◆ **WHAT IS ASKED**: Please output the listing below line for line, with no changes.

##### PROVIDED INFORMATION

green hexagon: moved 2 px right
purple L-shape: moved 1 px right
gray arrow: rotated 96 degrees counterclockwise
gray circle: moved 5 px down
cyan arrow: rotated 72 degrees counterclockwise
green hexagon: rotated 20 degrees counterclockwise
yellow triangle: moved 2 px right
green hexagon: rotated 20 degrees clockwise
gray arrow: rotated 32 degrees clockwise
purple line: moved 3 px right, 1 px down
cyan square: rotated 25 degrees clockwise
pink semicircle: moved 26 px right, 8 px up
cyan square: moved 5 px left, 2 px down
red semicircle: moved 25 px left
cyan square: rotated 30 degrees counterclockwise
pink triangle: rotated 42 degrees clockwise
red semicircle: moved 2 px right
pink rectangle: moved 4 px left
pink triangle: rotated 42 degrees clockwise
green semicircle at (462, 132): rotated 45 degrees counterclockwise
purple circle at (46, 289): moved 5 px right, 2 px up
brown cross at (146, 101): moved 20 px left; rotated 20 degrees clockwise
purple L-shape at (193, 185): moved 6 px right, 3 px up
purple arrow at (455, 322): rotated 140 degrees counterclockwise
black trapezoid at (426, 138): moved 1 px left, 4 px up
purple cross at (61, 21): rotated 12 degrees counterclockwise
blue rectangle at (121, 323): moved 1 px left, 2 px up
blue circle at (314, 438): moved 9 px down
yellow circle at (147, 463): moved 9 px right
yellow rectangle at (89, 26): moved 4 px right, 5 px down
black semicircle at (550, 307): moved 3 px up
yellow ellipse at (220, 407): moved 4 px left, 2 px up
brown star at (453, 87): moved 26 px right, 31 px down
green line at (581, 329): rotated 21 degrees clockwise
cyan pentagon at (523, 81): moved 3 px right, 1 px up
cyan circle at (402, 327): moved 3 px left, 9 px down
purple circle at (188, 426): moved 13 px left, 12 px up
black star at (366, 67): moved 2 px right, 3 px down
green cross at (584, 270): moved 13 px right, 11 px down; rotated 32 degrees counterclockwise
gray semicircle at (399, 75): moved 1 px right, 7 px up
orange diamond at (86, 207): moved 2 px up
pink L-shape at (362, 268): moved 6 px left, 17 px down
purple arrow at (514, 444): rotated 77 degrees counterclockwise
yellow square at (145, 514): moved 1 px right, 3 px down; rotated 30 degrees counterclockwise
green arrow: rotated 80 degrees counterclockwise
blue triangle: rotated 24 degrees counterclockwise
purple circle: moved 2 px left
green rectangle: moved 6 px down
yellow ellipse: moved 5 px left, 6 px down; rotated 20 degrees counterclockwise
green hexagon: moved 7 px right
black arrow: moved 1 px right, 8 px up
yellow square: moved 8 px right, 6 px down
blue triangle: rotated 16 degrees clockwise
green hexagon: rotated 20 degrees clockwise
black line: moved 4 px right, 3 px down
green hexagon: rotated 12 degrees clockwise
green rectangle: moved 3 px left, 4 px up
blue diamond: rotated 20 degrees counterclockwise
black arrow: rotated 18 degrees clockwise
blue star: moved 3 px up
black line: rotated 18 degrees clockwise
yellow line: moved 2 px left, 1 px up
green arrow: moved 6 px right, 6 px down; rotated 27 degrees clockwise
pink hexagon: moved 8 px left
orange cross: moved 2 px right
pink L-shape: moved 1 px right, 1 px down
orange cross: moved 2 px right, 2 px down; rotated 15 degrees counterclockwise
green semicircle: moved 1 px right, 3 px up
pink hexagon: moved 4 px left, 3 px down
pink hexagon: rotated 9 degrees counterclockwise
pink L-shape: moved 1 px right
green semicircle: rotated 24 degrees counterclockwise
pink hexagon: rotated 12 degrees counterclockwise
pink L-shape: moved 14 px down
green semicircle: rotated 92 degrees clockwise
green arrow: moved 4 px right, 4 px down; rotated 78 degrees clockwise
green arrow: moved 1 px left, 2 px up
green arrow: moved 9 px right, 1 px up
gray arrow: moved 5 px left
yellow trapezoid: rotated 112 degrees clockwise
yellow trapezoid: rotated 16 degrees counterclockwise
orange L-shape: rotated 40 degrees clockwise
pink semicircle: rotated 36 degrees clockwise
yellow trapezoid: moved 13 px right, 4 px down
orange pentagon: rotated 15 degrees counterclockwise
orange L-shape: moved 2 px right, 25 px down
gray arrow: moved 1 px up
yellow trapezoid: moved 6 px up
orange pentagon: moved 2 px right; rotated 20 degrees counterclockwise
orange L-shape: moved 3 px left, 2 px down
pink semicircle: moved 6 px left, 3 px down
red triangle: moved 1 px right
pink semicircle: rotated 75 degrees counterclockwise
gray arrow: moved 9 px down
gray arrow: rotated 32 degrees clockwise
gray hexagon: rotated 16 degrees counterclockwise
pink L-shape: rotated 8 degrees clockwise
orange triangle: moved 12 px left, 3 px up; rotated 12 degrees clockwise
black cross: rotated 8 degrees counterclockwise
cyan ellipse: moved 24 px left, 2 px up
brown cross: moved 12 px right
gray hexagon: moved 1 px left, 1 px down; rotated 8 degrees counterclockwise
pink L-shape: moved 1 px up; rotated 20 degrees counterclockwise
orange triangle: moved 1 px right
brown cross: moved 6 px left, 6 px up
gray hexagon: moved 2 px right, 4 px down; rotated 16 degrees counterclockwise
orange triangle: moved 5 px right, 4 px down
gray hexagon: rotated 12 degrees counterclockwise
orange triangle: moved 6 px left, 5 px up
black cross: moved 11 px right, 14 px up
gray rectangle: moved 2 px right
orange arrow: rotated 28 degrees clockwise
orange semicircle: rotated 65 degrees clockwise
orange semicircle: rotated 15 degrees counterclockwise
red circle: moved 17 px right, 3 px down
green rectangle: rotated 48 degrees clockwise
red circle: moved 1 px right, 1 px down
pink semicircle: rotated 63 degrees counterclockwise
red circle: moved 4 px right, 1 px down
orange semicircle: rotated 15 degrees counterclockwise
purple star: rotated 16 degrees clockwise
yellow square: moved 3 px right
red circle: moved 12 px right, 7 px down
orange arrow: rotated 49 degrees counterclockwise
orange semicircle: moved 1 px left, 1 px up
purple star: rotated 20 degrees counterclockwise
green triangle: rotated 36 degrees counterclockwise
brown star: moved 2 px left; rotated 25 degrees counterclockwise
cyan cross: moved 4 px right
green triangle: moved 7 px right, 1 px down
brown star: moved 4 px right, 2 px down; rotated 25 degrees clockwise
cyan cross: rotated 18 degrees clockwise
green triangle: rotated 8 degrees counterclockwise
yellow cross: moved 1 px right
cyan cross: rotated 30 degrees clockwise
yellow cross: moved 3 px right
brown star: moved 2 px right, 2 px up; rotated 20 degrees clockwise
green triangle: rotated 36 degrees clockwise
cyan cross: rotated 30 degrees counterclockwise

##########

◆ **EXERCISE ANSWER**:
green hexagon: moved 2 px right
purple L-shape: moved 1 px right
gray arrow: rotated 96 degrees counterclockwise
gray circle: moved 5 px down
cyan arrow: rotated 72 degrees counterclockwise
green hexagon: rotated 20 degrees counterclockwise
yellow triangle: moved 2 px right
green hexagon: rotated 20 degrees clockwise
gray arrow: rotated 32 degrees clockwise
purple line: moved 3 px right, 1 px down
cyan square: rotated 25 degrees clockwise
pink semicircle: moved 26 px right, 8 px up
cyan square: moved 5 px left, 2 px down
red semicircle: moved 25 px left
cyan square: rotated 30 degrees counterclockwise
pink triangle: rotated 42 degrees clockwise
red semicircle: moved 2 px right
pink rectangle: moved 4 px left
pink triangle: rotated 42 degrees clockwise
green semicircle at (462, 132): rotated 45 degrees counterclockwise
purple circle at (46, 289): moved 5 px right, 2 px up
brown cross at (146, 101): moved 20 px left; rotated 20 degrees clockwise
purple L-shape at (193, 185): moved 6 px right, 3 px up
purple arrow at (455, 322): rotated 140 degrees counterclockwise
black trapezoid at (426, 138): moved 1 px left, 4 px up
purple cross at (61, 21): rotated 12 degrees counterclockwise
blue rectangle at (121, 323): moved 1 px left, 2 px up
blue circle at (314, 438): moved 9 px down
yellow circle at (147, 463): moved 9 px right
yellow rectangle at (89, 26): moved 4 px right, 5 px down
black semicircle at (550, 307): moved 3 px up
yellow ellipse at (220, 407): moved 4 px left, 2 px up
brown star at (453, 87): moved 26 px right, 31 px down
green line at (581, 329): rotated 21 degrees clockwise
cyan pentagon at (523, 81): moved 3 px right, 1 px up
cyan circle at (402, 327): moved 3 px left, 9 px down
purple circle at (188, 426): moved 13 px left, 12 px up
black star at (366, 67): moved 2 px right, 3 px down
green cross at (584, 270): moved 13 px right, 11 px down; rotated 32 degrees counterclockwise
gray semicircle at (399, 75): moved 1 px right, 7 px up
orange diamond at (86, 207): moved 2 px up
pink L-shape at (362, 268): moved 6 px left, 17 px down
purple arrow at (514, 444): rotated 77 degrees counterclockwise
yellow square at (145, 514): moved 1 px right, 3 px down; rotated 30 degrees counterclockwise
green arrow: rotated 80 degrees counterclockwise
blue triangle: rotated 24 degrees counterclockwise
purple circle: moved 2 px left
green rectangle: moved 6 px down
yellow ellipse: moved 5 px left, 6 px down; rotated 20 degrees counterclockwise
green hexagon: moved 7 px right
black arrow: moved 1 px right, 8 px up
yellow square: moved 8 px right, 6 px down
blue triangle: rotated 16 degrees clockwise
green hexagon: rotated 20 degrees clockwise
black line: moved 4 px right, 3 px down
green hexagon: rotated 12 degrees clockwise
green rectangle: moved 3 px left, 4 px up
blue diamond: rotated 20 degrees counterclockwise
black arrow: rotated 18 degrees clockwise
blue star: moved 3 px up
black line: rotated 18 degrees clockwise
yellow line: moved 2 px left, 1 px up
green arrow: moved 6 px right, 6 px down; rotated 27 degrees clockwise
pink hexagon: moved 8 px left
orange cross: moved 2 px right
pink L-shape: moved 1 px right, 1 px down
orange cross: moved 2 px right, 2 px down; rotated 15 degrees counterclockwise
green semicircle: moved 1 px right, 3 px up
pink hexagon: moved 4 px left, 3 px down
pink hexagon: rotated 9 degrees counterclockwise
pink L-shape: moved 1 px right
green semicircle: rotated 24 degrees counterclockwise
pink hexagon: rotated 12 degrees counterclockwise
pink L-shape: moved 14 px down
green semicircle: rotated 92 degrees clockwise
green arrow: moved 4 px right, 4 px down; rotated 78 degrees clockwise
green arrow: moved 1 px left, 2 px up
green arrow: moved 9 px right, 1 px up
gray arrow: moved 5 px left
yellow trapezoid: rotated 112 degrees clockwise
yellow trapezoid: rotated 16 degrees counterclockwise
orange L-shape: rotated 40 degrees clockwise
pink semicircle: rotated 36 degrees clockwise
yellow trapezoid: moved 13 px right, 4 px down
orange pentagon: rotated 15 degrees counterclockwise
orange L-shape: moved 2 px right, 25 px down
gray arrow: moved 1 px up
yellow trapezoid: moved 6 px up
orange pentagon: moved 2 px right; rotated 20 degrees counterclockwise
orange L-shape: moved 3 px left, 2 px down
pink semicircle: moved 6 px left, 3 px down
red triangle: moved 1 px right
pink semicircle: rotated 75 degrees counterclockwise
gray arrow: moved 9 px down
gray arrow: rotated 32 degrees clockwise
gray hexagon: rotated 16 degrees counterclockwise
pink L-shape: rotated 8 degrees clockwise
orange triangle: moved 12 px left, 3 px up; rotated 12 degrees clockwise
black cross: rotated 8 degrees counterclockwise
cyan ellipse: moved 24 px left, 2 px up
brown cross: moved 12 px right
gray hexagon: moved 1 px left, 1 px down; rotated 8 degrees counterclockwise
pink L-shape: moved 1 px up; rotated 20 degrees counterclockwise
orange triangle: moved 1 px right
brown cross: moved 6 px left, 6 px up
gray hexagon: moved 2 px right, 4 px down; rotated 16 degrees counterclockwise
orange triangle: moved 5 px right, 4 px down
gray hexagon: rotated 12 degrees counterclockwise
orange triangle: moved 6 px left, 5 px up
black cross: moved 11 px right, 14 px up
gray rectangle: moved 2 px right
orange arrow: rotated 28 degrees clockwise
orange semicircle: rotated 65 degrees clockwise
orange semicircle: rotated 15 degrees counterclockwise
red circle: moved 17 px right, 3 px down
green rectangle: rotated 48 degrees clockwise
red circle: moved 1 px right, 1 px down
pink semicircle: rotated 63 degrees counterclockwise
red circle: moved 4 px right, 1 px down
orange semicircle: rotated 15 degrees counterclockwise
purple star: rotated 16 degrees clockwise
yellow square: moved 3 px right
red circle: moved 12 px right, 7 px down
orange arrow: rotated 49 degrees counterclockwise
orange semicircle: moved 1 px left, 1 px up
purple star: rotated 20 degrees counterclockwise
green triangle: rotated 36 degrees counterclockwise
brown star: moved 2 px left; rotated 25 degrees counterclockwise
cyan cross: moved 4 px right
green triangle: moved 7 px right, 1 px down
brown star: moved 4 px right, 2 px down; rotated 25 degrees clockwise
cyan cross: rotated 18 degrees clockwise
green triangle: rotated 8 degrees counterclockwise
yellow cross: moved 1 px right
cyan cross: rotated 30 degrees clockwise
yellow cross: moved 3 px right
brown star: moved 2 px right, 2 px up; rotated 20 degrees clockwise
green triangle: rotated 36 degrees clockwise
cyan cross: rotated 30 degrees counterclockwise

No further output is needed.